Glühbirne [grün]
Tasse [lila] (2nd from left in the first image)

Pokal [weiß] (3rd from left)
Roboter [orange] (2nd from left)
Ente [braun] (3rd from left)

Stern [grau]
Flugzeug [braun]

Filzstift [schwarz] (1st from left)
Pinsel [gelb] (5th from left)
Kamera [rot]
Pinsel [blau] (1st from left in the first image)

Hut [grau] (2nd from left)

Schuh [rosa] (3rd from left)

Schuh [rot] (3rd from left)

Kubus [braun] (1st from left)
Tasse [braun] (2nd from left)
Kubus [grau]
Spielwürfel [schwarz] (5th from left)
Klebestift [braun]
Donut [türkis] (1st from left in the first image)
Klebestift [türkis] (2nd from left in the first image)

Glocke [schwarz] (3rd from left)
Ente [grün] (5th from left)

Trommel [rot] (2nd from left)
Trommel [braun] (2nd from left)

_What to produce_
Write all of the records out again exactly.

_Output for this task_
Glühbirne [grün]
Tasse [lila] (2nd from left in the first image)

Pokal [weiß] (3rd from left)
Roboter [orange] (2nd from left)
Ente [braun] (3rd from left)

Stern [grau]
Flugzeug [braun]

Filzstift [schwarz] (1st from left)
Pinsel [gelb] (5th from left)
Kamera [rot]
Pinsel [blau] (1st from left in the first image)

Hut [grau] (2nd from left)

Schuh [rosa] (3rd from left)

Schuh [rot] (3rd from left)

Kubus [braun] (1st from left)
Tasse [braun] (2nd from left)
Kubus [grau]
Spielwürfel [schwarz] (5th from left)
Klebestift [braun]
Donut [türkis] (1st from left in the first image)
Klebestift [türkis] (2nd from left in the first image)

Glocke [schwarz] (3rd from left)
Ente [grün] (5th from left)

Trommel [rot] (2nd from left)
Trommel [braun] (2nd from left)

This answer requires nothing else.